- [PROBLEM]
Would you please copy every line from the records that contains the word "minus"?

Modification records
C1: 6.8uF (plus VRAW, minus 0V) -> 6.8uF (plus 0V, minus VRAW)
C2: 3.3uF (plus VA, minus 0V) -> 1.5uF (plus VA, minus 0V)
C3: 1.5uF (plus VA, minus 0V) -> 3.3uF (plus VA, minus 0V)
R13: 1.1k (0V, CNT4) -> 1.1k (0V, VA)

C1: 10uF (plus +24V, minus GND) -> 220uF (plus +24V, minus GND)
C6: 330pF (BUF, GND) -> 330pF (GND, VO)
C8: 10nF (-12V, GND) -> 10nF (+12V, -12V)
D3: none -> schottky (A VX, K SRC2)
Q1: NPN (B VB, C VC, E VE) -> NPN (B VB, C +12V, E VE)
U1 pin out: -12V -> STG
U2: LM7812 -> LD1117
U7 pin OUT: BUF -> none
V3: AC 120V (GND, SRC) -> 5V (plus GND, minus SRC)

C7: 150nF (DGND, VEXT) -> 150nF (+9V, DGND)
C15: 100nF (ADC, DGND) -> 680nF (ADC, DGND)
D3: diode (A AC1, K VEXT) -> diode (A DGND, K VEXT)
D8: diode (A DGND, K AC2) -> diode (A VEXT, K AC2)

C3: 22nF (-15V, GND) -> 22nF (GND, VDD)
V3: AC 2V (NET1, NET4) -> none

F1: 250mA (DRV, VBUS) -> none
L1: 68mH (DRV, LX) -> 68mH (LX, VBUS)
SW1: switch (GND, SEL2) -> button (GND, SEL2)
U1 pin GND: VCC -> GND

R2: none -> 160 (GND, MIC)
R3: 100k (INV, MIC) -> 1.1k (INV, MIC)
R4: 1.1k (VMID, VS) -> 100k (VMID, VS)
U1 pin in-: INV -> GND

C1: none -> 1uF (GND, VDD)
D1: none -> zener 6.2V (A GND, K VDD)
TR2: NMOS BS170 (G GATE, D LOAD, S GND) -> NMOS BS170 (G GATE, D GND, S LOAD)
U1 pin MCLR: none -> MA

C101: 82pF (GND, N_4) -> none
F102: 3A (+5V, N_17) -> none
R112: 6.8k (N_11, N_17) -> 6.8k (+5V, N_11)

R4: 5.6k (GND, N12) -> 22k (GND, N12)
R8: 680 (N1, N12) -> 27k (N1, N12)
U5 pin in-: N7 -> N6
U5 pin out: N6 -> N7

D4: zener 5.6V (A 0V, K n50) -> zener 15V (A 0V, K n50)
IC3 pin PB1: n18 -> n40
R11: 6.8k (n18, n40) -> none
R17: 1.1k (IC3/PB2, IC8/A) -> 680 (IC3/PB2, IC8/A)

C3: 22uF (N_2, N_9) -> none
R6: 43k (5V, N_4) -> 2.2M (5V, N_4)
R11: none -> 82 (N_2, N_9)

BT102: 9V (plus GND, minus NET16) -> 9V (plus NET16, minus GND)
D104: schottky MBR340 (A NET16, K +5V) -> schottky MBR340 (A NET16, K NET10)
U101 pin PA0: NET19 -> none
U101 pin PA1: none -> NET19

- [RESPONSE FOR THIS EXERCISE]
C1: 6.8uF (plus VRAW, minus 0V) -> 6.8uF (plus 0V, minus VRAW)
C2: 3.3uF (plus VA, minus 0V) -> 1.5uF (plus VA, minus 0V)
C3: 1.5uF (plus VA, minus 0V) -> 3.3uF (plus VA, minus 0V)
C1: 10uF (plus +24V, minus GND) -> 220uF (plus +24V, minus GND)
V3: AC 120V (GND, SRC) -> 5V (plus GND, minus SRC)
BT102: 9V (plus GND, minus NET16) -> 9V (plus NET16, minus GND)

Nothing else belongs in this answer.